In the data below, the answer is the run of lines from the line containing "List objects with" through the line containing "What can you", both included; print it exactly and nothing else.

==== Dataset excerpts

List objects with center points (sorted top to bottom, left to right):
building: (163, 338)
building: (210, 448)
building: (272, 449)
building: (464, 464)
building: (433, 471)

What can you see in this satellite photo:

========
==== Dataset excerpts

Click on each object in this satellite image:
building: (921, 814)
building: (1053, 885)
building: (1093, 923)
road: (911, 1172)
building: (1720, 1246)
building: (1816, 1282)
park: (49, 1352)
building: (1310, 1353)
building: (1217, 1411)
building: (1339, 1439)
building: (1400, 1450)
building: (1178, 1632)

========
==== Dataset excerpts

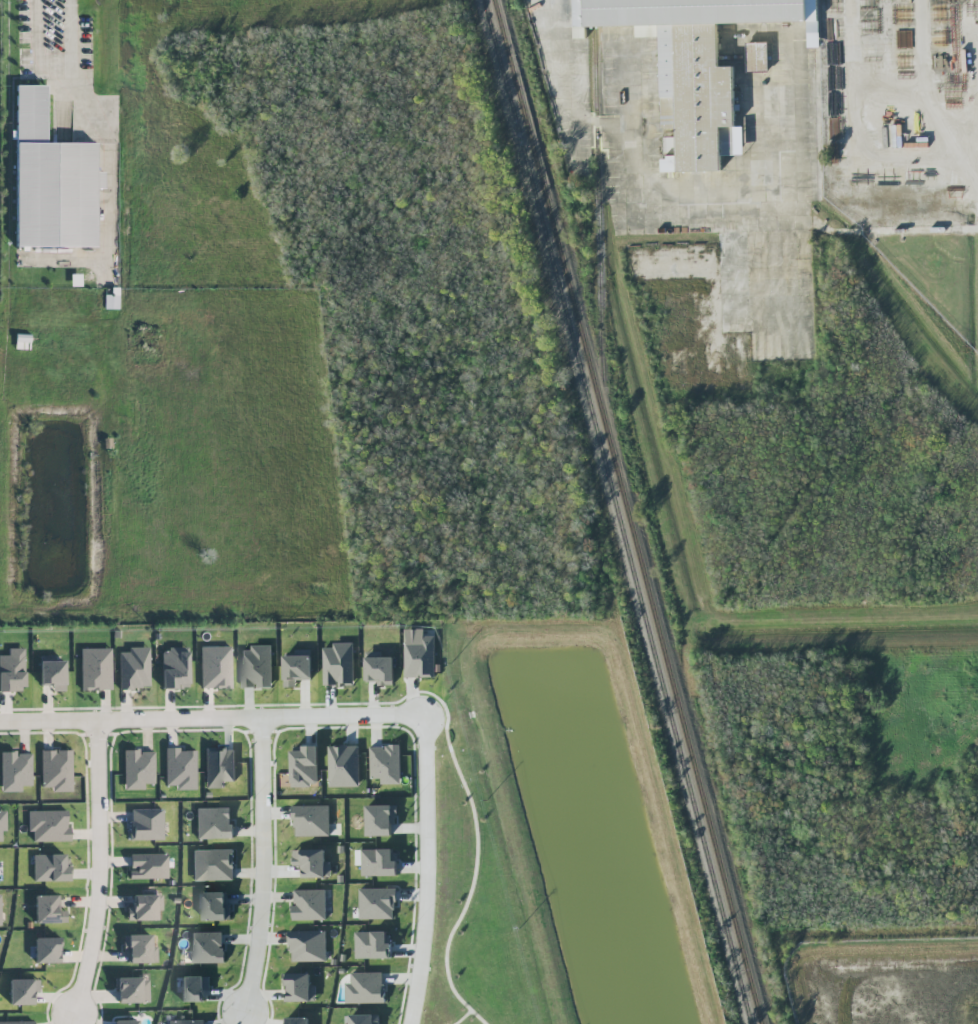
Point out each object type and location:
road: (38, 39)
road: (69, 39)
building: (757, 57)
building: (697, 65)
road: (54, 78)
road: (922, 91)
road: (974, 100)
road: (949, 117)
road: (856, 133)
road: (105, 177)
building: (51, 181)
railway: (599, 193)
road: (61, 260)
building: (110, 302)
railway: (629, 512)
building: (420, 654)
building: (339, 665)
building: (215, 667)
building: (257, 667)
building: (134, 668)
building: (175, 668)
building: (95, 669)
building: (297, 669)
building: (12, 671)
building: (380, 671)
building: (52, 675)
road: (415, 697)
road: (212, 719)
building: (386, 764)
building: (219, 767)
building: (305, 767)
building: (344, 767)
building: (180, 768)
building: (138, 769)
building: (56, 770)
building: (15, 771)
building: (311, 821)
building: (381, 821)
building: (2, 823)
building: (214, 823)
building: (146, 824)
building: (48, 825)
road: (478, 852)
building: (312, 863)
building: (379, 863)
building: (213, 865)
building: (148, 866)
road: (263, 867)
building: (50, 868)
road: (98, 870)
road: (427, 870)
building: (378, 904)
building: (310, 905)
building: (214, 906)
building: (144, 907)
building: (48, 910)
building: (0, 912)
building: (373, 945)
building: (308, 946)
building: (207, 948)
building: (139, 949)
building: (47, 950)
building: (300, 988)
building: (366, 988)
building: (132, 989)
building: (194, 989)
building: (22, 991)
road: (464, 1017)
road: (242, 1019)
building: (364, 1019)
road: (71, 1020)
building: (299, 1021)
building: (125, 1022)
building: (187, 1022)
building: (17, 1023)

========

Output for this task:
List objects with center points (sorted top to bottom, left to right):
building: (163, 338)
building: (210, 448)
building: (272, 449)
building: (464, 464)
building: (433, 471)

What can you see in this satellite photo:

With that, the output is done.